Directions —
Retype the lines below, starting with the first one and stopping after the line that contains "gray pentagon: moved 35 px right, 13 px up". Include both of those lines, and leave the pictures out of your answer.
--- Data supplied ---
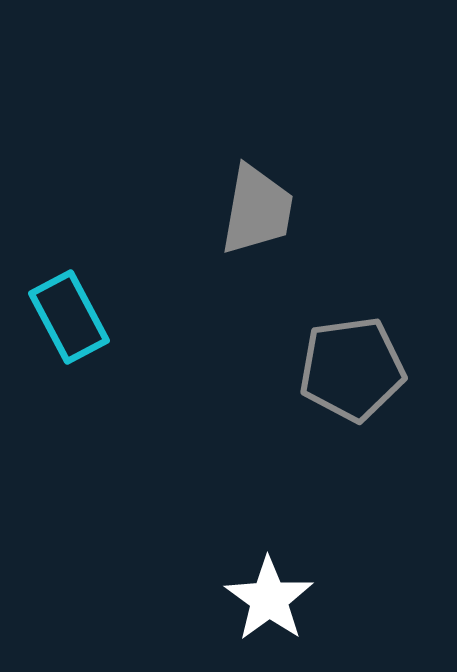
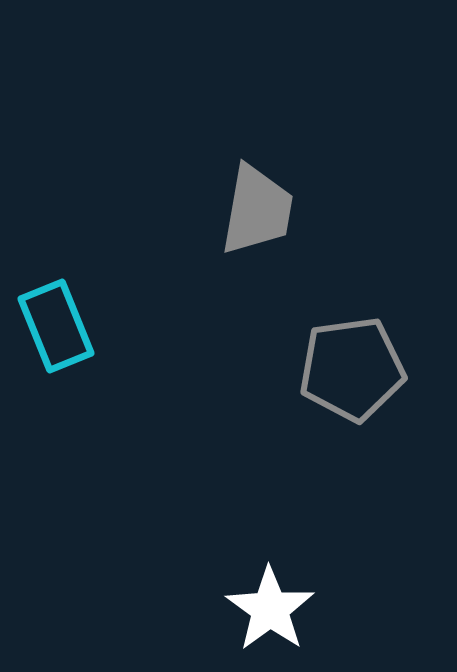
cyan rectangle: moved 13 px left, 9 px down; rotated 6 degrees clockwise
white star: moved 1 px right, 10 px down
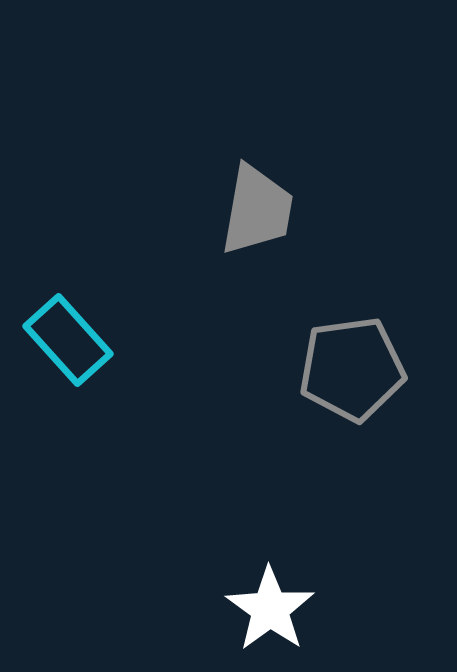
cyan rectangle: moved 12 px right, 14 px down; rotated 20 degrees counterclockwise
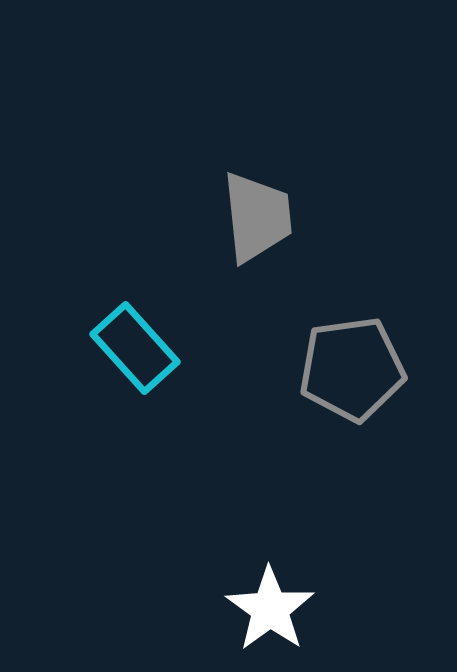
gray trapezoid: moved 7 px down; rotated 16 degrees counterclockwise
cyan rectangle: moved 67 px right, 8 px down
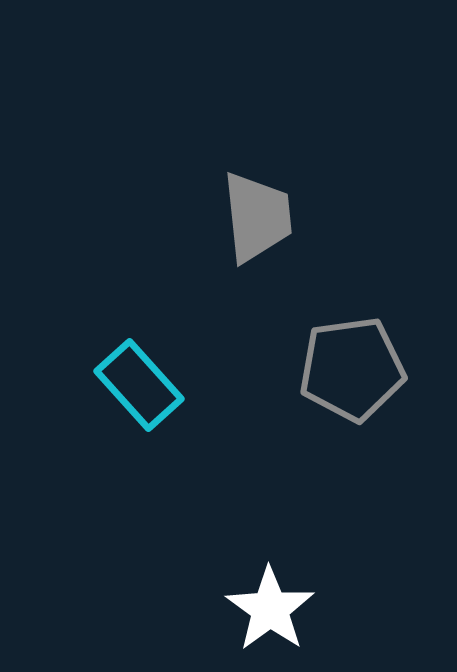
cyan rectangle: moved 4 px right, 37 px down
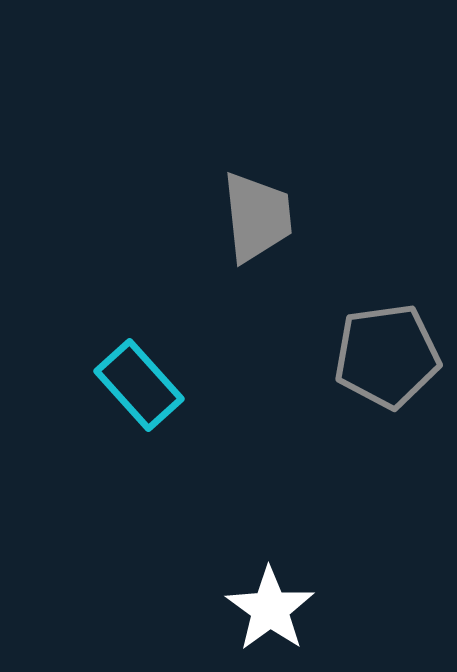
gray pentagon: moved 35 px right, 13 px up
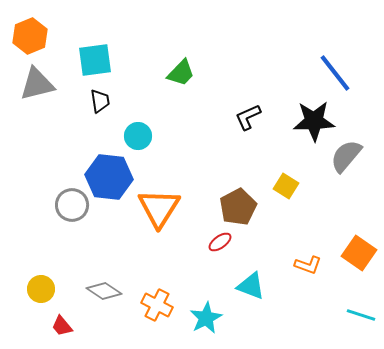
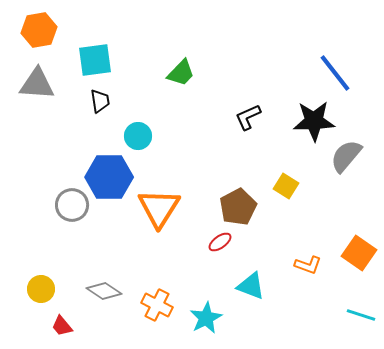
orange hexagon: moved 9 px right, 6 px up; rotated 12 degrees clockwise
gray triangle: rotated 18 degrees clockwise
blue hexagon: rotated 6 degrees counterclockwise
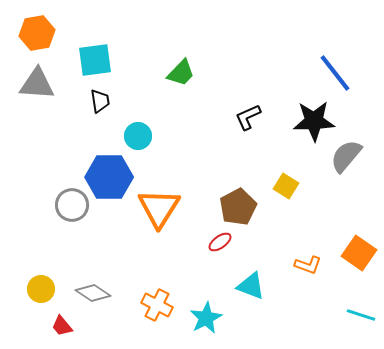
orange hexagon: moved 2 px left, 3 px down
gray diamond: moved 11 px left, 2 px down
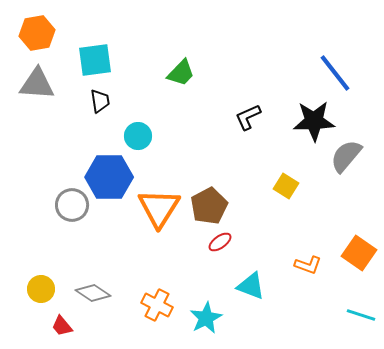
brown pentagon: moved 29 px left, 1 px up
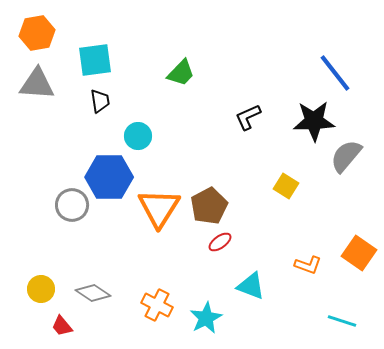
cyan line: moved 19 px left, 6 px down
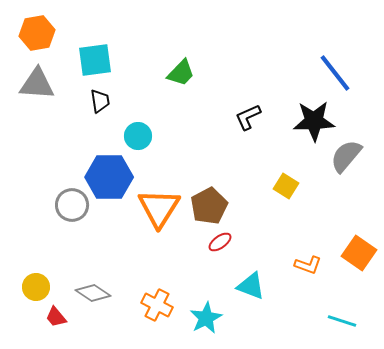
yellow circle: moved 5 px left, 2 px up
red trapezoid: moved 6 px left, 9 px up
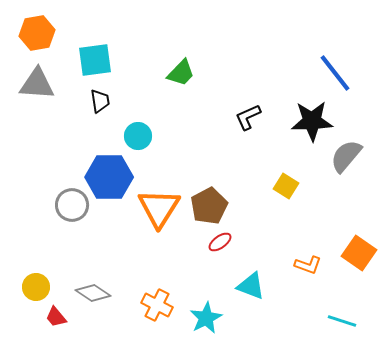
black star: moved 2 px left
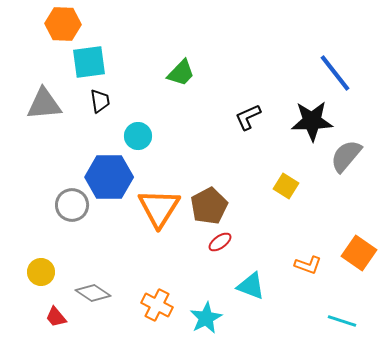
orange hexagon: moved 26 px right, 9 px up; rotated 12 degrees clockwise
cyan square: moved 6 px left, 2 px down
gray triangle: moved 7 px right, 20 px down; rotated 9 degrees counterclockwise
yellow circle: moved 5 px right, 15 px up
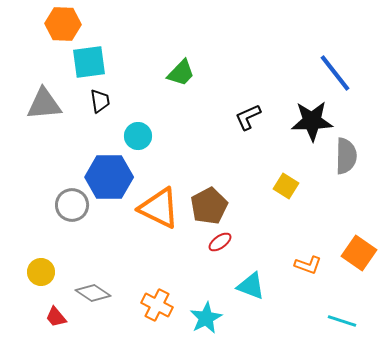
gray semicircle: rotated 141 degrees clockwise
orange triangle: rotated 36 degrees counterclockwise
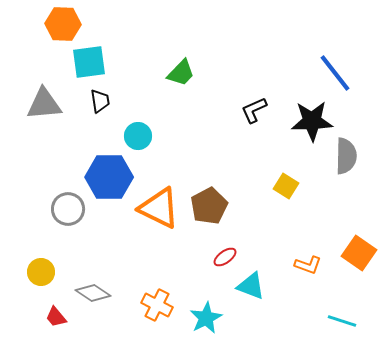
black L-shape: moved 6 px right, 7 px up
gray circle: moved 4 px left, 4 px down
red ellipse: moved 5 px right, 15 px down
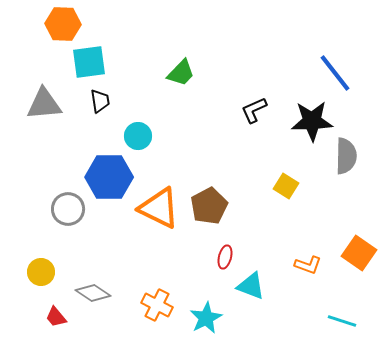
red ellipse: rotated 40 degrees counterclockwise
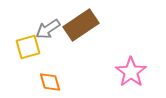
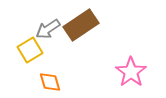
yellow square: moved 2 px right, 3 px down; rotated 15 degrees counterclockwise
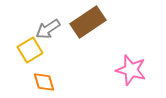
brown rectangle: moved 7 px right, 3 px up
pink star: moved 2 px up; rotated 20 degrees counterclockwise
orange diamond: moved 6 px left
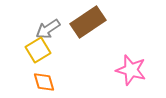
yellow square: moved 8 px right
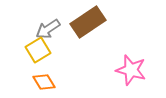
orange diamond: rotated 15 degrees counterclockwise
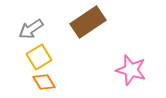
gray arrow: moved 17 px left
yellow square: moved 1 px right, 7 px down
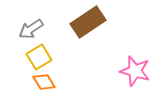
pink star: moved 4 px right, 1 px down
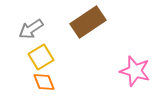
---
Result of this task —
cyan rectangle: moved 13 px left, 9 px down; rotated 6 degrees clockwise
white star: moved 1 px right, 10 px down
cyan rectangle: moved 12 px right, 14 px down; rotated 20 degrees counterclockwise
gray trapezoid: moved 7 px down; rotated 16 degrees counterclockwise
cyan rectangle: moved 67 px right, 8 px down
cyan rectangle: moved 4 px right, 37 px down
gray pentagon: moved 35 px right, 13 px up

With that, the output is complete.